#### Objetivo de la tarea:
Indica cuántas líneas de los ítems contienen la cadena "kern", teniendo en cuenta las mayúsculas y minúsculas. Responde únicamente con el número.

#### Registros de origen:
* * * * * * * * *

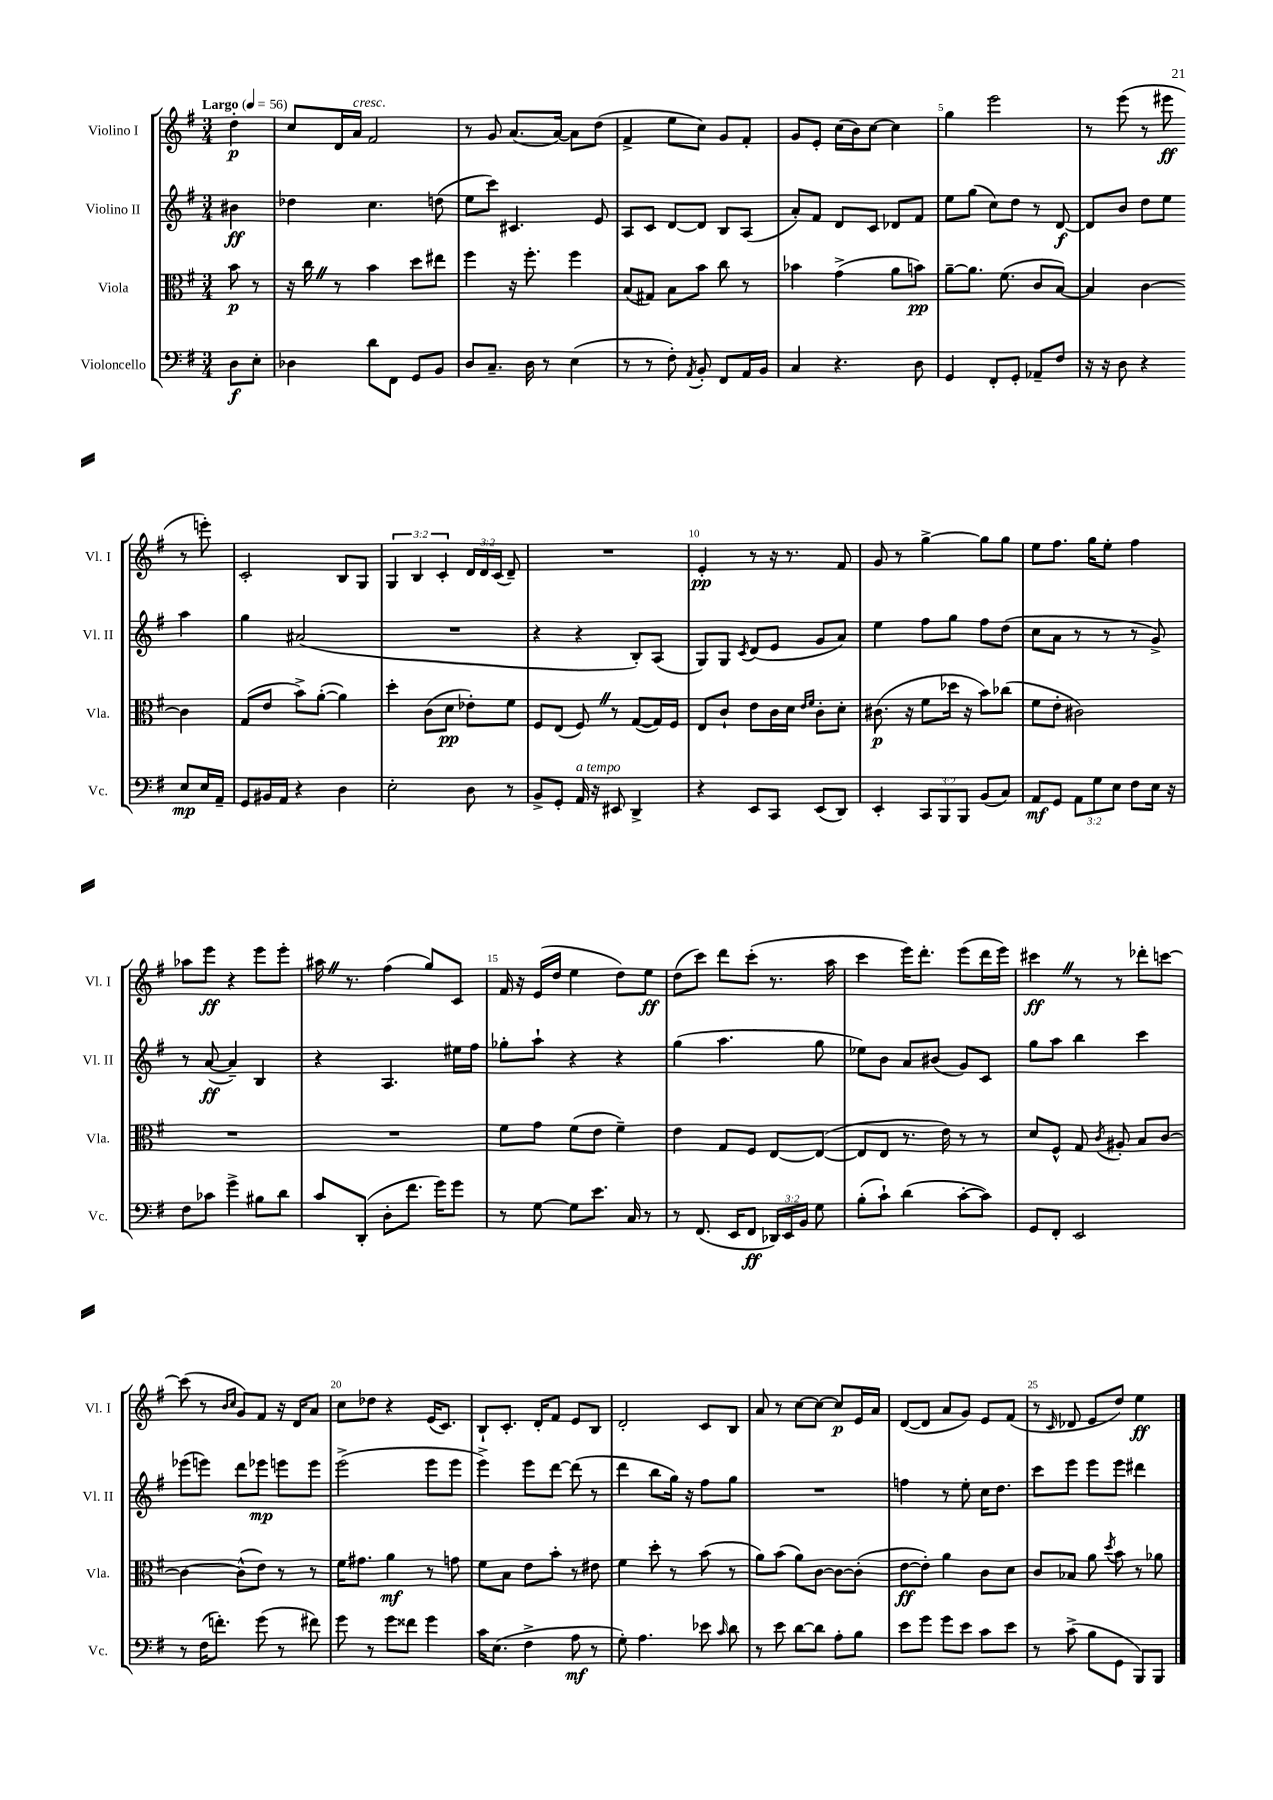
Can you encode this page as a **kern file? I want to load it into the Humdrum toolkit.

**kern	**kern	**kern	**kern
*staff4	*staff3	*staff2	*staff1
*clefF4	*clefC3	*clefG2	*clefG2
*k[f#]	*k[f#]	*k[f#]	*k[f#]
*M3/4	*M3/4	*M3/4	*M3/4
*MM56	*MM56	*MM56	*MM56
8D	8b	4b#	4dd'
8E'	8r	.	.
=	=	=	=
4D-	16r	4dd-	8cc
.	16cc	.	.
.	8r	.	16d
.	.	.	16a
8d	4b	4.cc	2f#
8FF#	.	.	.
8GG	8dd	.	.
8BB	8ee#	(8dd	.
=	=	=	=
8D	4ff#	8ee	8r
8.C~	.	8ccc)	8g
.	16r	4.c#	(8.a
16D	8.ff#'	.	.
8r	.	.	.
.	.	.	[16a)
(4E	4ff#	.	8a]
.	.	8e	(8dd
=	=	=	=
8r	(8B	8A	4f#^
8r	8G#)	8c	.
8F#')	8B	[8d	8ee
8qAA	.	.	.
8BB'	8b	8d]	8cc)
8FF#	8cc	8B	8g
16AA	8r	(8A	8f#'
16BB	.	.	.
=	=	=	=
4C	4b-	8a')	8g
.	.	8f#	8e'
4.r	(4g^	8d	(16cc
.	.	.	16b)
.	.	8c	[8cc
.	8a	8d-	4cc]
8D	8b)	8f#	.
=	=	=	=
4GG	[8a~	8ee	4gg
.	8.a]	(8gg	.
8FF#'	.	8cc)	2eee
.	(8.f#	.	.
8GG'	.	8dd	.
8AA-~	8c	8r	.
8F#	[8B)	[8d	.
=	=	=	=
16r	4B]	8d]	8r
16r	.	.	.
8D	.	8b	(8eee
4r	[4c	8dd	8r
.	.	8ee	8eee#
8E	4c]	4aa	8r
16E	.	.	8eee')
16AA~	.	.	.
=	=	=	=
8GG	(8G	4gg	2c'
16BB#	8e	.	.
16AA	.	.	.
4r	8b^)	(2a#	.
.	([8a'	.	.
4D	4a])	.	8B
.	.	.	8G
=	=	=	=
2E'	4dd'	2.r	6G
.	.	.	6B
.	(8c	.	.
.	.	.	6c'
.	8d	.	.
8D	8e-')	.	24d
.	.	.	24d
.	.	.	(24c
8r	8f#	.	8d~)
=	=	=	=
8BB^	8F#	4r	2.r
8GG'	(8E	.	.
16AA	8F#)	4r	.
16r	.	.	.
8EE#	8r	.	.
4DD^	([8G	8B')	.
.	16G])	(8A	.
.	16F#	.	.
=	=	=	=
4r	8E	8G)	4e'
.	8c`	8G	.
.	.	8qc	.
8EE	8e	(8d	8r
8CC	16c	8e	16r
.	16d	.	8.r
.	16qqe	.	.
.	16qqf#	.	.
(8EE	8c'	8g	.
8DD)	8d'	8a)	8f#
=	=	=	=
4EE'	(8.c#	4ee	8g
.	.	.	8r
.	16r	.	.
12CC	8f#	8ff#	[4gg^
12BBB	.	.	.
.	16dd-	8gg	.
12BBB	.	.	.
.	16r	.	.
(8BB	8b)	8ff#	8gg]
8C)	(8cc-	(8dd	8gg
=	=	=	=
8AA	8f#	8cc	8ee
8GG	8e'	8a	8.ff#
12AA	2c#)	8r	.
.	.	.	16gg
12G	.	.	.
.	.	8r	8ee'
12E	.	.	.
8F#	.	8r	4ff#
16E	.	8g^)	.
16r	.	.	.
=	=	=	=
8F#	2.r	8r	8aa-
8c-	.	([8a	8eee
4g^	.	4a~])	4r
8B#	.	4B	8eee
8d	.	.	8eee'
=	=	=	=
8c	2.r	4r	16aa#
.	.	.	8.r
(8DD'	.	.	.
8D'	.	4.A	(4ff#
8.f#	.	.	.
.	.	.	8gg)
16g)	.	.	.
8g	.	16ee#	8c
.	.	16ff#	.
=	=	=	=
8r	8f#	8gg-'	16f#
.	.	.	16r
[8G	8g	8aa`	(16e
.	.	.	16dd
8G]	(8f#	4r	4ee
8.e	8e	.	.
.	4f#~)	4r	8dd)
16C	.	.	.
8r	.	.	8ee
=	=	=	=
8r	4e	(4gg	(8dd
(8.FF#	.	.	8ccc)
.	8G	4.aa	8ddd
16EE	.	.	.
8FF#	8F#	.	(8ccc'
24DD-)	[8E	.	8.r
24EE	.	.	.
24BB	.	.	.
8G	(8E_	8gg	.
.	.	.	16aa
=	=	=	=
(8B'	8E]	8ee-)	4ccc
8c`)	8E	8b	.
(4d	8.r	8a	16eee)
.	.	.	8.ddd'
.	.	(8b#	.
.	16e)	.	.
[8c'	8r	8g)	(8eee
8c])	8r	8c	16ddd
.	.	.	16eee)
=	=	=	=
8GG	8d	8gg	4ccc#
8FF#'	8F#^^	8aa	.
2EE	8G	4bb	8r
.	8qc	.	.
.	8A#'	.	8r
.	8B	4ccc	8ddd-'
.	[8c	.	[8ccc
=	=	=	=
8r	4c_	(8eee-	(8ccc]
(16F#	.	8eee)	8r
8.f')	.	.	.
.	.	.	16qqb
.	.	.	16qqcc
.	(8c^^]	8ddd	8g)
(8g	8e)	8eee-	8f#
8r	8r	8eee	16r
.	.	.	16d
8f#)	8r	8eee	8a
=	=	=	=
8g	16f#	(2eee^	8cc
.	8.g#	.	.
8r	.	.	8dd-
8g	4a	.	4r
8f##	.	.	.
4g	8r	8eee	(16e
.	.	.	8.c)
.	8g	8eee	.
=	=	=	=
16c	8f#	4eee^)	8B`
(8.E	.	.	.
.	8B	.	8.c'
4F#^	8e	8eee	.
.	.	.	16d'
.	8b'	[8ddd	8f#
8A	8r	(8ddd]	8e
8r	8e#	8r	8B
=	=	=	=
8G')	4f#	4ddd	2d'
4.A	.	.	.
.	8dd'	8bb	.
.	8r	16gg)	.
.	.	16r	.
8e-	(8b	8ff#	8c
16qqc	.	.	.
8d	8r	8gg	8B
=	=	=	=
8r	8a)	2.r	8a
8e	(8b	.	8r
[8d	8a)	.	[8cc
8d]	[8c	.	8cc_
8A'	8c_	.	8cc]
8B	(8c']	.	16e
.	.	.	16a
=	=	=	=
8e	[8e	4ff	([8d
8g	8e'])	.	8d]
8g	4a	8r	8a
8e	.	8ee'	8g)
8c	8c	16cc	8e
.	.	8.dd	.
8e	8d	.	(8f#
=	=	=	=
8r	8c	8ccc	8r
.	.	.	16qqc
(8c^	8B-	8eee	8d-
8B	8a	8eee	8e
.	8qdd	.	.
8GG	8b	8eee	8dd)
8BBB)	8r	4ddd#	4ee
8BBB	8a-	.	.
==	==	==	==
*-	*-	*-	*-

* * * * * * * * *

#### Solución completa:
2